WHAT IS REQUIRED: Write out the records again, exactly, leaving none out.

INPUT:
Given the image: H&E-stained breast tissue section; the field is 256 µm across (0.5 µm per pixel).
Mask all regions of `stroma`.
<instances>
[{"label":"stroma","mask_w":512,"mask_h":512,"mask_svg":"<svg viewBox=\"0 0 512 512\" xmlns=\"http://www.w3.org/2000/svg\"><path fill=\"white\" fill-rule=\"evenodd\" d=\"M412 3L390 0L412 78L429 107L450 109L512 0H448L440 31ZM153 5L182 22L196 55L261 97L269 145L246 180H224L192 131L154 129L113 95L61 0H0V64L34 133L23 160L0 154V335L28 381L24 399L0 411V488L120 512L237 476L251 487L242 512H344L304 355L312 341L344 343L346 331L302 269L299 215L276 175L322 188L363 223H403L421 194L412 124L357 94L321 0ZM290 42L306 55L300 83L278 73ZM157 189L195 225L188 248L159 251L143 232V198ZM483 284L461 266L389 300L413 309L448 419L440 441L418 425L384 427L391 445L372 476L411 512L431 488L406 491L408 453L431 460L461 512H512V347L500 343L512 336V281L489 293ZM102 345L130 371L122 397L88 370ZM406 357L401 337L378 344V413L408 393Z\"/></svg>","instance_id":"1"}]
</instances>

EXERCISE SOLUTION:
Given the image: H&E-stained breast tissue section; the field is 256 µm across (0.5 µm per pixel).
Mask all regions of `stroma`.
<instances>
[{"label":"stroma","mask_w":512,"mask_h":512,"mask_svg":"<svg viewBox=\"0 0 512 512\" xmlns=\"http://www.w3.org/2000/svg\"><path fill=\"white\" fill-rule=\"evenodd\" d=\"M412 3L390 0L412 78L429 107L450 109L512 0H448L440 31ZM153 5L182 22L196 55L261 97L269 145L246 180H224L192 131L154 129L113 95L61 0H0V64L34 133L23 160L0 154V335L28 381L24 399L0 411V488L120 512L237 476L251 487L242 512H344L304 355L312 341L344 343L346 331L302 269L299 215L276 175L322 188L363 223H403L421 194L412 124L357 94L321 0ZM290 42L306 55L300 83L278 73ZM157 189L195 225L188 248L159 251L143 232V198ZM483 284L461 266L389 300L413 309L448 419L440 441L418 425L384 427L391 445L372 476L411 512L431 488L406 491L408 453L431 460L461 512H512V347L500 343L512 336V281L489 293ZM102 345L130 371L122 397L88 370ZM406 357L401 337L378 344V413L408 393Z\"/></svg>","instance_id":"1"}]
</instances>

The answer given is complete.